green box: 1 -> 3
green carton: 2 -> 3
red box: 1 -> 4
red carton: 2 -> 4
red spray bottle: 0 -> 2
§ §
## The task
Write the data out again in full. Match it word for word.

## Solution for this exercise
green box: 1 -> 3
green carton: 2 -> 3
red box: 1 -> 4
red carton: 2 -> 4
red spray bottle: 0 -> 2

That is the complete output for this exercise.